Look through the entries below. Report each line that has the word "cylinder" in it.

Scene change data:
+===+

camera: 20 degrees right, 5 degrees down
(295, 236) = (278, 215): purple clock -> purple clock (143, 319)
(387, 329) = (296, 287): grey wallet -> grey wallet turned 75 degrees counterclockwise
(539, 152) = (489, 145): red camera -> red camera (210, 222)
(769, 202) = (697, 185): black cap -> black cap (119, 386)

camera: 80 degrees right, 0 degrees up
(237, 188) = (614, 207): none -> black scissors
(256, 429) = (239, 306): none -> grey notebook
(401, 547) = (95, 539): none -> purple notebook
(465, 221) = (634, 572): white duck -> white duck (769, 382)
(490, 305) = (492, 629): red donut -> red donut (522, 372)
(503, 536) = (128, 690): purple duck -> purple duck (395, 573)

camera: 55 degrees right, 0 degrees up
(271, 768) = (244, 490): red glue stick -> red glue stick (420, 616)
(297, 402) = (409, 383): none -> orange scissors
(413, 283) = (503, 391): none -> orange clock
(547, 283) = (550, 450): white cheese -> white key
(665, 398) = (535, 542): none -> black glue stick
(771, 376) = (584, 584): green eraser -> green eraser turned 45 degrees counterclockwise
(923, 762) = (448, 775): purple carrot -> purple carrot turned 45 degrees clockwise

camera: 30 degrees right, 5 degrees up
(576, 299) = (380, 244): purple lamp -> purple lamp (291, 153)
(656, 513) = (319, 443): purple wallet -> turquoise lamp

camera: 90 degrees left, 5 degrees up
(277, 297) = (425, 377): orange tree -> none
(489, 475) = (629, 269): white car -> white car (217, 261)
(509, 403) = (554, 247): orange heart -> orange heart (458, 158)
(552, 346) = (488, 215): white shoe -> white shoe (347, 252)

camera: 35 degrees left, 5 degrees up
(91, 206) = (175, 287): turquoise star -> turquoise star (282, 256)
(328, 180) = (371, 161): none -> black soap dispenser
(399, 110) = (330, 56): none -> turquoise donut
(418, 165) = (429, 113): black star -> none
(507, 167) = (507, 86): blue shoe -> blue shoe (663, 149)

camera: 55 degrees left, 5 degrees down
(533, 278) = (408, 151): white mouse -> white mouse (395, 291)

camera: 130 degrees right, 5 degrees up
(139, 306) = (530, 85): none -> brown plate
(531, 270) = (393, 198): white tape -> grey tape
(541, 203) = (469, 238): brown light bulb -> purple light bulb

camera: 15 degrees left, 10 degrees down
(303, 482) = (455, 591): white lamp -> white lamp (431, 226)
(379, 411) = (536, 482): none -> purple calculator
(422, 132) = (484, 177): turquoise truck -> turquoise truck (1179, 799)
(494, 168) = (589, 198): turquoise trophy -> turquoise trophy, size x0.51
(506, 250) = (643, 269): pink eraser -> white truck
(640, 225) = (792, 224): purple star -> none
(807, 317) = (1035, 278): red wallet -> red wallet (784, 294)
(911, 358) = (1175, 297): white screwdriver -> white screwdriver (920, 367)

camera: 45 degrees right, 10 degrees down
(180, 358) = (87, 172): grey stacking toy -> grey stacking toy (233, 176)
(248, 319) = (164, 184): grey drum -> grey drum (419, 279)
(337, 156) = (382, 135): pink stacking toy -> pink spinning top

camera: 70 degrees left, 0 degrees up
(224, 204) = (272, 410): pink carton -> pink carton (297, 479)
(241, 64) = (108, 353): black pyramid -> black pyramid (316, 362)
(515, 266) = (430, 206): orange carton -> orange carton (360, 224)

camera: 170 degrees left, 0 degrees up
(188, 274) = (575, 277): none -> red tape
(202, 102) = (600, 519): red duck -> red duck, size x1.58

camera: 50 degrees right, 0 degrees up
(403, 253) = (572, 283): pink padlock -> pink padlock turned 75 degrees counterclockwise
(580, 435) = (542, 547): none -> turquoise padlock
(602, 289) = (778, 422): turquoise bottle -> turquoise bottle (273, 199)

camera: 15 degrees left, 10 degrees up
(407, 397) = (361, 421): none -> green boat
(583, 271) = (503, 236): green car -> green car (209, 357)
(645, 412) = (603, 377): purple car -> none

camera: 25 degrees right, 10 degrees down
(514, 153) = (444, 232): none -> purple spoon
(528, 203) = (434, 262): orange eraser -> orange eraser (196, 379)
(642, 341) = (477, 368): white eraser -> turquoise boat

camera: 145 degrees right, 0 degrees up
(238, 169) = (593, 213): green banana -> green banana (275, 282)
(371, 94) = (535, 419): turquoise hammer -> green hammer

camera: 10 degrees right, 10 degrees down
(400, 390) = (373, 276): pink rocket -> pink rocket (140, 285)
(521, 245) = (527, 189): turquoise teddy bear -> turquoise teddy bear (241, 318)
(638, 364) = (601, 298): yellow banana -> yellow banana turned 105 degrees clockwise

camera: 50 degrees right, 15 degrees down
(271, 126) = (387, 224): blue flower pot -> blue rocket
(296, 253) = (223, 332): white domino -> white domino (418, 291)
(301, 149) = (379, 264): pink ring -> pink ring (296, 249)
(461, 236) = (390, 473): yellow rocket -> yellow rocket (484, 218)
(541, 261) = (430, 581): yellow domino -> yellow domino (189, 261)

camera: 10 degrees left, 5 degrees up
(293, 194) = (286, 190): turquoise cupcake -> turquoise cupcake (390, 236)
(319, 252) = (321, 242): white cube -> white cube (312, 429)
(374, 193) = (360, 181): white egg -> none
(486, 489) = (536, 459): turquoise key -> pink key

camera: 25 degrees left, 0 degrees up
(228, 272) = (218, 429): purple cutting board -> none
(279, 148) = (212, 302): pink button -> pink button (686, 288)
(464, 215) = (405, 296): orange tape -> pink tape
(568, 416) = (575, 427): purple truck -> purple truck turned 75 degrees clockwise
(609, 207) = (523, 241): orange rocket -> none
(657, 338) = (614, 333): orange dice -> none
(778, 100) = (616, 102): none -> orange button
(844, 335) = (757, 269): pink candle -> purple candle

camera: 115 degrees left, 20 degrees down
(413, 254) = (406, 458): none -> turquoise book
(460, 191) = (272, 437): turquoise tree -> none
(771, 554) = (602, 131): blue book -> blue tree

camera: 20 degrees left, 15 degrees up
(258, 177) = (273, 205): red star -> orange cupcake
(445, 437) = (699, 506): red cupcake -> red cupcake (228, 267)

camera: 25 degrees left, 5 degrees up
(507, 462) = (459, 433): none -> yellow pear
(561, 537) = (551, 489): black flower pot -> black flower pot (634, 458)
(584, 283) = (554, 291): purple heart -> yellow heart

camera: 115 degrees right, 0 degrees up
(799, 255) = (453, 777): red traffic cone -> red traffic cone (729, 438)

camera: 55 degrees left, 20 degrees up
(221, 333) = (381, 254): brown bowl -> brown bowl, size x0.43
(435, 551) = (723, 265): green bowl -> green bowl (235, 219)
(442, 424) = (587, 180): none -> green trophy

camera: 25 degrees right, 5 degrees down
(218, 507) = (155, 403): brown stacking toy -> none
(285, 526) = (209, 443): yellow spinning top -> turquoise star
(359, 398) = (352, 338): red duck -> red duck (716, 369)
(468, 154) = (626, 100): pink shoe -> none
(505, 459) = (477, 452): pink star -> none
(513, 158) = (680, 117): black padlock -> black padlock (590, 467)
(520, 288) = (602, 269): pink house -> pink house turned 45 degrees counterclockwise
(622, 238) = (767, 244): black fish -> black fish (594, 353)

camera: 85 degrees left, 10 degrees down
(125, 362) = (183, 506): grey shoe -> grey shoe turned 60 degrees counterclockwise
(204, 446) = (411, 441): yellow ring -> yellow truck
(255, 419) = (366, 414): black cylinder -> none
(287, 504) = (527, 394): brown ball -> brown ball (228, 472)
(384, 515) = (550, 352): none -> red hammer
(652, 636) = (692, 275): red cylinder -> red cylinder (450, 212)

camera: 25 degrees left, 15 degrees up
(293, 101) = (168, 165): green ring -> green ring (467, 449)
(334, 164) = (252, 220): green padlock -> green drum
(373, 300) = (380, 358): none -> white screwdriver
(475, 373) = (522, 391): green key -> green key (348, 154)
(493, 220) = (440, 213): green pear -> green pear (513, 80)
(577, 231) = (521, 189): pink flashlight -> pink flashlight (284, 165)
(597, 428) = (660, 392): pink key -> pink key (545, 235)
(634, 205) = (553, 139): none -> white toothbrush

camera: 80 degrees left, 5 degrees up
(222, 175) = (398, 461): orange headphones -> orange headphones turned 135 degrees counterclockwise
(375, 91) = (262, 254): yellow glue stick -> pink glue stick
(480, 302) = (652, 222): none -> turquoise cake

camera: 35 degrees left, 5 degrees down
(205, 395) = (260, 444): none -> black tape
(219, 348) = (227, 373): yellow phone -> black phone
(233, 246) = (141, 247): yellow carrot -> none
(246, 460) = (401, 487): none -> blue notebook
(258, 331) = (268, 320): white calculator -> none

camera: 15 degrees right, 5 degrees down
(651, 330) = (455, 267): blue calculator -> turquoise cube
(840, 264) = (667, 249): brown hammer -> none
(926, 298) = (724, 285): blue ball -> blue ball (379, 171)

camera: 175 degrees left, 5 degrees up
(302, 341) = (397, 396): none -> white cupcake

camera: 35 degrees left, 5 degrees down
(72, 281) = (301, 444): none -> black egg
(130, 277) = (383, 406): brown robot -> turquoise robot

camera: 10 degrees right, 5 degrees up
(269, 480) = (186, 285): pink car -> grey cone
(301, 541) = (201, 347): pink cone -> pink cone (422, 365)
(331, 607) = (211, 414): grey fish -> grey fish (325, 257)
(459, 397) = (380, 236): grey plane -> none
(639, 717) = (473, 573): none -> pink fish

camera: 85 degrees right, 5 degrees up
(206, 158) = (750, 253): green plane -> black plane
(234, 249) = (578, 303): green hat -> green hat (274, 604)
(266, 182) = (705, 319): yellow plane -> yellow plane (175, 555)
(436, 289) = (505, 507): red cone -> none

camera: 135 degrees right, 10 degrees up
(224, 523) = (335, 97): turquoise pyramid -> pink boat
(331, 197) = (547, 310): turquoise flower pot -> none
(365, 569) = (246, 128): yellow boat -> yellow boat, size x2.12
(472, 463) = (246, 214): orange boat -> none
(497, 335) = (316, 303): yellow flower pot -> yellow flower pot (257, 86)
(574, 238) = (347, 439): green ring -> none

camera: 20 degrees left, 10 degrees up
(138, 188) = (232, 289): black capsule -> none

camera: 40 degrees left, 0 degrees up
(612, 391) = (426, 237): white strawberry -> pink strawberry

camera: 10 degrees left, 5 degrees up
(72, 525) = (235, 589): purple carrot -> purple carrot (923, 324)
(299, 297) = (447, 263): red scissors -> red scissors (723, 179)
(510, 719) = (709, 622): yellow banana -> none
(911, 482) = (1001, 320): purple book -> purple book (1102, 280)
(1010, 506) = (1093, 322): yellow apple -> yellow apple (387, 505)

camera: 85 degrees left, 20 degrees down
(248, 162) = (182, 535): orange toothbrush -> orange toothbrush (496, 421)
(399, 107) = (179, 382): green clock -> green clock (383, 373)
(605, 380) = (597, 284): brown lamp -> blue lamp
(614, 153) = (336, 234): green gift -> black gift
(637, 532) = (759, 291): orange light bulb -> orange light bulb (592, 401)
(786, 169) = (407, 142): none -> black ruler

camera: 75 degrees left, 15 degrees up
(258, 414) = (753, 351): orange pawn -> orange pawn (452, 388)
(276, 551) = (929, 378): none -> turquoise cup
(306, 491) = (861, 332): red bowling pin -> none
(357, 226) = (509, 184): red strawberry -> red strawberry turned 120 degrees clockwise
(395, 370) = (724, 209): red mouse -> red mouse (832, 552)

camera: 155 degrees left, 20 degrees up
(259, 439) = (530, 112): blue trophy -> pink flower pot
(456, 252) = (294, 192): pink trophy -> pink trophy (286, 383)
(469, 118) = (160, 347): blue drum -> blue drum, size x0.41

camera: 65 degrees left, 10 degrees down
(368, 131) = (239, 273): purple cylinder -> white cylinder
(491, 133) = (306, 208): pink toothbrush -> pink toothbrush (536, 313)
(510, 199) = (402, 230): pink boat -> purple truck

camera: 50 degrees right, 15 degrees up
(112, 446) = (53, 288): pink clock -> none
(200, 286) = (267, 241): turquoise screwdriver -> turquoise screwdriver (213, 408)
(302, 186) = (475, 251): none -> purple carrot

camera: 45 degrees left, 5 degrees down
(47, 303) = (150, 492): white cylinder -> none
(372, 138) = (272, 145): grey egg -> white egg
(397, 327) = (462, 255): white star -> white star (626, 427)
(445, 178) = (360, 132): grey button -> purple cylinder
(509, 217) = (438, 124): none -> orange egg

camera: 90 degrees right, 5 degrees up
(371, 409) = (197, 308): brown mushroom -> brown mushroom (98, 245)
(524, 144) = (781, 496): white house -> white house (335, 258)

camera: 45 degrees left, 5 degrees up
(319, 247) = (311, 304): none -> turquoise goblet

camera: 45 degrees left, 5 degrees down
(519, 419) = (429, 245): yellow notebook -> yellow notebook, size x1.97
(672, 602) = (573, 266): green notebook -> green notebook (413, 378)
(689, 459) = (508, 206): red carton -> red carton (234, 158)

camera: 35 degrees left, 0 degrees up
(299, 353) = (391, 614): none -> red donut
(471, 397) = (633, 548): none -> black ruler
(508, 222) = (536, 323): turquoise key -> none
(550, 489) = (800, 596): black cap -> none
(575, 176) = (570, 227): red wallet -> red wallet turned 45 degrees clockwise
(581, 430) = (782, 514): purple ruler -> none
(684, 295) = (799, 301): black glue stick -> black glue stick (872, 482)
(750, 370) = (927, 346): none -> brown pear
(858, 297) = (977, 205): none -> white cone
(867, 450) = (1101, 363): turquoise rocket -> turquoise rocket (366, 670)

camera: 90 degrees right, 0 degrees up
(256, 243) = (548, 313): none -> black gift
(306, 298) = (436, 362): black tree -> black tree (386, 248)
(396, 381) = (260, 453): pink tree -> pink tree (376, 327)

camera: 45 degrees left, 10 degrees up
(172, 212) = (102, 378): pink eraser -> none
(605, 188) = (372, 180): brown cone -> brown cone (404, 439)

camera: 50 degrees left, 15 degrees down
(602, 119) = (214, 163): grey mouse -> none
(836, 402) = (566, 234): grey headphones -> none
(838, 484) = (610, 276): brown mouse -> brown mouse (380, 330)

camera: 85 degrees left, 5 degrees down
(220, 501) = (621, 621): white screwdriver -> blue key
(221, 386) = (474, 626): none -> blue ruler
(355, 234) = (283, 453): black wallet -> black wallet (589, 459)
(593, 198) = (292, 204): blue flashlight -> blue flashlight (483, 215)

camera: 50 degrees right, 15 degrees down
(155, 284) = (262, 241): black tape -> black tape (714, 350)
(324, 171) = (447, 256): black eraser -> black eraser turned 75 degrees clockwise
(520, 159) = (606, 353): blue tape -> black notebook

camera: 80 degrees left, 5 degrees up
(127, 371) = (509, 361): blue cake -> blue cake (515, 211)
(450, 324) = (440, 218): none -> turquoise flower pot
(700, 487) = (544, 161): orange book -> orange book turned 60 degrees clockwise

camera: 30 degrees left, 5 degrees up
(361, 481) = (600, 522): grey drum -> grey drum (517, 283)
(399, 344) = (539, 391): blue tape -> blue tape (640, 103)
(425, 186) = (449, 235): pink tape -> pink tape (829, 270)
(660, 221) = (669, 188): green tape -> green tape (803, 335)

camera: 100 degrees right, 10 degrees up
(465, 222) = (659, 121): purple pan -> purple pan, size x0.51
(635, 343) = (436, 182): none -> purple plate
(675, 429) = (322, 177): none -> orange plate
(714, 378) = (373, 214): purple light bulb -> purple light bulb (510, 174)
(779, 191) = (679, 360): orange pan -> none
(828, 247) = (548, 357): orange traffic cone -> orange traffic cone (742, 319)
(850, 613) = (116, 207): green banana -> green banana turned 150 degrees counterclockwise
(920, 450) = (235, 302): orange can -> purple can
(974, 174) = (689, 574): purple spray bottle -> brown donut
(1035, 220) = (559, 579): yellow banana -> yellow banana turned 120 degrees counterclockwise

+===+

◆ **WRITTEN SOLUTION**:
(255, 419) = (366, 414): black cylinder -> none
(652, 636) = (692, 275): red cylinder -> red cylinder (450, 212)
(368, 131) = (239, 273): purple cylinder -> white cylinder
(47, 303) = (150, 492): white cylinder -> none
(445, 178) = (360, 132): grey button -> purple cylinder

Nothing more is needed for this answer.